Work order — Return the entries exactly. Images are not part of the copy.

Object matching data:
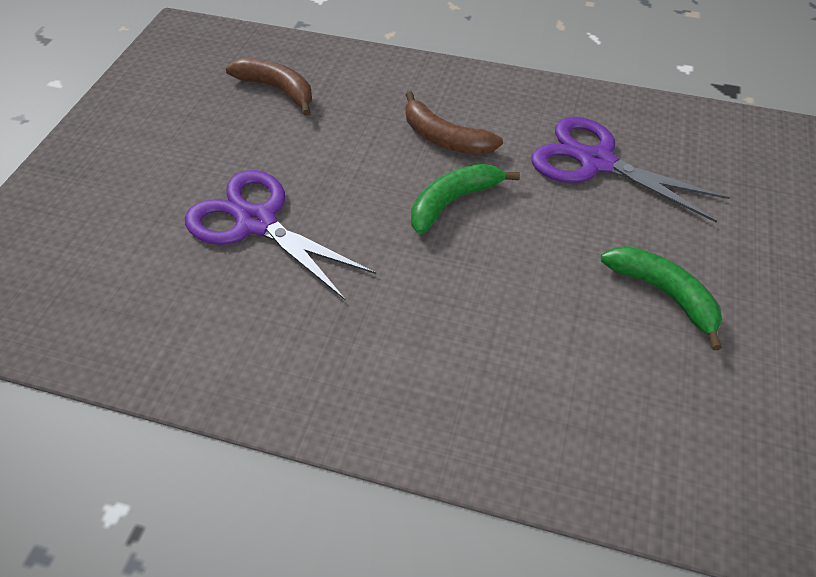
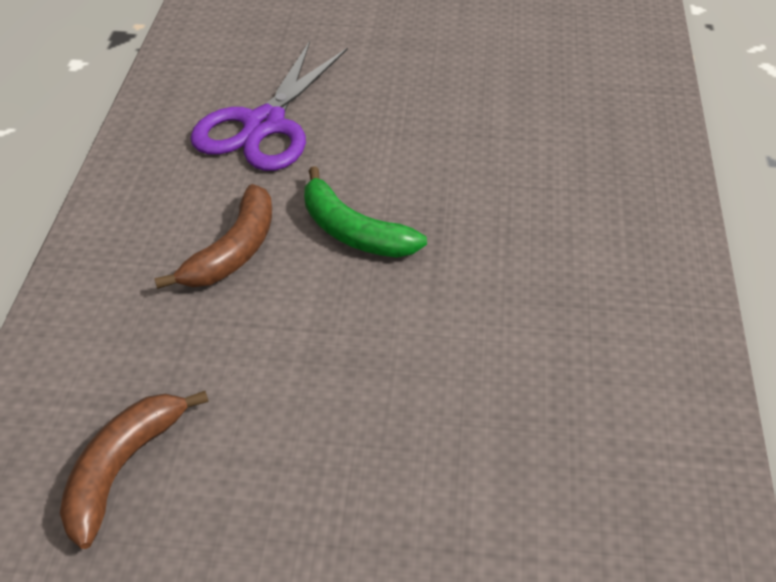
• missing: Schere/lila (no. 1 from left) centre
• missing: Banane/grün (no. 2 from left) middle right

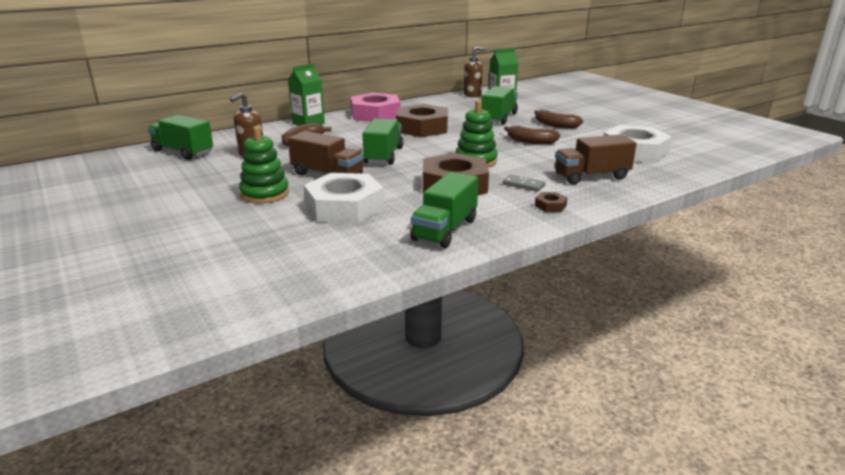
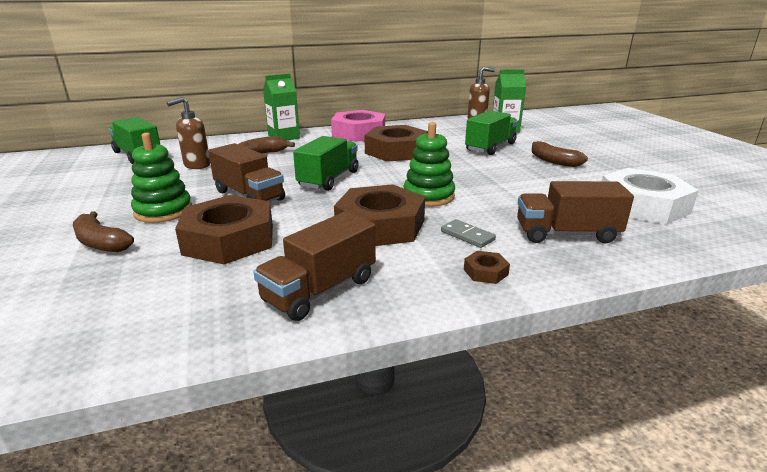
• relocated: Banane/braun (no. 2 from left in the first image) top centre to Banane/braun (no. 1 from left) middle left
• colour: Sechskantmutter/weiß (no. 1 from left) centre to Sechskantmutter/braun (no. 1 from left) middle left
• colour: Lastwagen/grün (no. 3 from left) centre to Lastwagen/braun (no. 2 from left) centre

Solved problem —
• missing: Schere/lila (no. 1 from left) centre
• missing: Banane/grün (no. 2 from left) middle right

• relocated: Banane/braun (no. 2 from left in the first image) top centre to Banane/braun (no. 1 from left) middle left
• colour: Sechskantmutter/weiß (no. 1 from left) centre to Sechskantmutter/braun (no. 1 from left) middle left
• colour: Lastwagen/grün (no. 3 from left) centre to Lastwagen/braun (no. 2 from left) centre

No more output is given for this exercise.